[공간 질의 기록]
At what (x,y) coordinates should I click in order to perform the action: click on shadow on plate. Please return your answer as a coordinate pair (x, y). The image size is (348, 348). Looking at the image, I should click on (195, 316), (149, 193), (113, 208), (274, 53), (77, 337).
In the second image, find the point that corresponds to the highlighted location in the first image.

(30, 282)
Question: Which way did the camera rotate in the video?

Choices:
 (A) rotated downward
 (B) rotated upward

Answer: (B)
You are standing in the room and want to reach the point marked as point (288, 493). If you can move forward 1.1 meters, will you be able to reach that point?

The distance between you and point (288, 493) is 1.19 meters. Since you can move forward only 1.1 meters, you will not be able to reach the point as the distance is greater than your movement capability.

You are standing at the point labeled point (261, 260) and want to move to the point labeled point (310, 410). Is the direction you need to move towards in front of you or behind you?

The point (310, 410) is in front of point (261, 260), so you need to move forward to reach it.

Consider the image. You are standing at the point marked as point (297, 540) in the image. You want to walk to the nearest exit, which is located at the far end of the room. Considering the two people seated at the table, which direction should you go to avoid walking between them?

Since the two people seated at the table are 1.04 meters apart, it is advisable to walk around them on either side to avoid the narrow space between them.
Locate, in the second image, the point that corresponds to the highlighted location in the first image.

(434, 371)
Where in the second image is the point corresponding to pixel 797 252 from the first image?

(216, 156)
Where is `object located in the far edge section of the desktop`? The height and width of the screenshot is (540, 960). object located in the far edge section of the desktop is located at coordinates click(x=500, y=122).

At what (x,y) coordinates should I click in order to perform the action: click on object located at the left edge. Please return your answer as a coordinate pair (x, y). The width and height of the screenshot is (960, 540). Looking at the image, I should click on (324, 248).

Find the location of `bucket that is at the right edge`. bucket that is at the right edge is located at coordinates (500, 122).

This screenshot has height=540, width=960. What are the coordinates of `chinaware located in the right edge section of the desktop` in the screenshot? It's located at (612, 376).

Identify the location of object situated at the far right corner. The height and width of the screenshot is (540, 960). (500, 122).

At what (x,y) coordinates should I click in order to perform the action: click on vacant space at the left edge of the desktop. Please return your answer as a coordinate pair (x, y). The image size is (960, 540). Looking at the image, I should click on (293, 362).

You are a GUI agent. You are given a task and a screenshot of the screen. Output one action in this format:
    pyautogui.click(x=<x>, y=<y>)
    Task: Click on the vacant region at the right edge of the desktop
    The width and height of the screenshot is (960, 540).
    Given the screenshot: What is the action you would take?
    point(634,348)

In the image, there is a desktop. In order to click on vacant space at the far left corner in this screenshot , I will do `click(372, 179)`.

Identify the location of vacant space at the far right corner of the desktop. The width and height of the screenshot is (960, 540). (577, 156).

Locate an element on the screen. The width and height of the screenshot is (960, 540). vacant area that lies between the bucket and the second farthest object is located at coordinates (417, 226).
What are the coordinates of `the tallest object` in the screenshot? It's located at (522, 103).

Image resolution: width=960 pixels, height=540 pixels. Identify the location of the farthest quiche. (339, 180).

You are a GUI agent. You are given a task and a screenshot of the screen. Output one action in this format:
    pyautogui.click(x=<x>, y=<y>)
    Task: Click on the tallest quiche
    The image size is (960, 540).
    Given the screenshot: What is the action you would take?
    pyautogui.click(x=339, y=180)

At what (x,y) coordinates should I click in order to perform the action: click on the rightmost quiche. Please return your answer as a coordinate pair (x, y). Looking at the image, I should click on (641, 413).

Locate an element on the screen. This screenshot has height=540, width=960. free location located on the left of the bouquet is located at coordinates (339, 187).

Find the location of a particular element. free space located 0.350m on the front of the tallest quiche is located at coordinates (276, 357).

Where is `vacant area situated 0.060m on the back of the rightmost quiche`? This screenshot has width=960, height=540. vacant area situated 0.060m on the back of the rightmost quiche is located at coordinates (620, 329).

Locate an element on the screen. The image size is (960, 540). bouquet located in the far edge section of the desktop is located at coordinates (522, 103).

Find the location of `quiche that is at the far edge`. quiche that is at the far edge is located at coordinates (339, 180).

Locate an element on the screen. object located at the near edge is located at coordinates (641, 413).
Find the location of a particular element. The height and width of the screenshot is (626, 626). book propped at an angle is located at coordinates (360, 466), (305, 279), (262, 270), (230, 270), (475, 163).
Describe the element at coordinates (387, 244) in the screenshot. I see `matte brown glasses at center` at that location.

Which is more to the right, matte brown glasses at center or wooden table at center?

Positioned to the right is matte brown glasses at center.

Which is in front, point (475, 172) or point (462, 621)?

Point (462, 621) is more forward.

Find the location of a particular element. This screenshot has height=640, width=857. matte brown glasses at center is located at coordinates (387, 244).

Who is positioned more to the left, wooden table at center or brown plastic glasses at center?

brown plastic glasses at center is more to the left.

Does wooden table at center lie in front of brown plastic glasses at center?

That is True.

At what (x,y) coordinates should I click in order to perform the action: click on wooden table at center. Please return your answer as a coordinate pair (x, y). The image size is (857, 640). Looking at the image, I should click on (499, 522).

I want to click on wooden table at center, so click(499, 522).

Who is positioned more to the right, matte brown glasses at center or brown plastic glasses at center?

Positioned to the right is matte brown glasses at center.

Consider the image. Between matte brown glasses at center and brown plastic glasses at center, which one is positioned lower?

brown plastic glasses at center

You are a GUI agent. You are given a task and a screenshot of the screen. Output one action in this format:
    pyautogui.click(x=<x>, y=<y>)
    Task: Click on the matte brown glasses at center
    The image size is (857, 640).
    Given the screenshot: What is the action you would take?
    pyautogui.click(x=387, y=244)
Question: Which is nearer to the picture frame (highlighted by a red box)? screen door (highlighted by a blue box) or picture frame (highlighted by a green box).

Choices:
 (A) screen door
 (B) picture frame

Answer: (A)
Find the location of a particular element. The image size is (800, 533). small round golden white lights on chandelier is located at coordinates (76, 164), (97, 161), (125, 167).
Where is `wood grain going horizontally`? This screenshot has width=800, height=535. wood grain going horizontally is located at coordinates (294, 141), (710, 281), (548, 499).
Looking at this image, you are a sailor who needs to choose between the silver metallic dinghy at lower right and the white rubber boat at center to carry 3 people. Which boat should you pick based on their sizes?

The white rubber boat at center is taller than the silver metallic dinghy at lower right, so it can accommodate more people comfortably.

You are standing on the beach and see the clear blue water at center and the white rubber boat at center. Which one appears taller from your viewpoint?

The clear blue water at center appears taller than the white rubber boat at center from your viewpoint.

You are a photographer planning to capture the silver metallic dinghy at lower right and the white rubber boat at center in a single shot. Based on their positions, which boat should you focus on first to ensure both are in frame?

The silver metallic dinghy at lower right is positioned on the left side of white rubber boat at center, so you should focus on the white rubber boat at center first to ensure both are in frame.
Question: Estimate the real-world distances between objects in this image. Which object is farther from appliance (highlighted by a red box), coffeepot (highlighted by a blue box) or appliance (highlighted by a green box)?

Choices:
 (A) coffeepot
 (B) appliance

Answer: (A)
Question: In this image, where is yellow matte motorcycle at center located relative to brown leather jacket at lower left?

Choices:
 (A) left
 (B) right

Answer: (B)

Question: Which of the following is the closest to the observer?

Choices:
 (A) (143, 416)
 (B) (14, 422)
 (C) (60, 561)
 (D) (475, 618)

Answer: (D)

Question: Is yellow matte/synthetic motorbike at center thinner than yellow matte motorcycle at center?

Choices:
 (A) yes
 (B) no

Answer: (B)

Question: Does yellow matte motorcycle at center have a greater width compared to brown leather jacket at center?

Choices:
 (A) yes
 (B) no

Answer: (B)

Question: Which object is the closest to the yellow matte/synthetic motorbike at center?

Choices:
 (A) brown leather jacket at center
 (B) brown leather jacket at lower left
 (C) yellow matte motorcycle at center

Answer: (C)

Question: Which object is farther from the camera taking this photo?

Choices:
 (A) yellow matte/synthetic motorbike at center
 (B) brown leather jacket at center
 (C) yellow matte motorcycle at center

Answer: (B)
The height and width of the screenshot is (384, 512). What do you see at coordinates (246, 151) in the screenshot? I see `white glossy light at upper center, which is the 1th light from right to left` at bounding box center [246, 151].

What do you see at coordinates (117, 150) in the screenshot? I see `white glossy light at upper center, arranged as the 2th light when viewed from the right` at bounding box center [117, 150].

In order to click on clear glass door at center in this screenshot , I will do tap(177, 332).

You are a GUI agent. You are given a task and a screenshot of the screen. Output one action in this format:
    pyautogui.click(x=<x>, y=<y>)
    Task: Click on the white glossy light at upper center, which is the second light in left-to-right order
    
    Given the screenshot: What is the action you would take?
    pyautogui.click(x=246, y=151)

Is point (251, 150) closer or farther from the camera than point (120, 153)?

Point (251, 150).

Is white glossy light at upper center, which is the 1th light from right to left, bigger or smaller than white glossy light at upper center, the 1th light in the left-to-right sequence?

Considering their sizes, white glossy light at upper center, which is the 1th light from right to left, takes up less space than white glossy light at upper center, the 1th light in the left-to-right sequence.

주어진 과제: 위 기록에서 "Locate an element on the screen. The image" 문구가 있는 줄부터 "coordinates (339, 180)." 문구가 있는 줄까지만 다시 적되, "bouquet" 단어를 "vase" 단어로 바꾸고 나머지는 그대로 두세요.

전체 답안:
Locate an element on the screen. The image size is (960, 540). vase located in the far edge section of the desktop is located at coordinates (522, 103).

Find the location of `quiche that is at the far edge`. quiche that is at the far edge is located at coordinates (339, 180).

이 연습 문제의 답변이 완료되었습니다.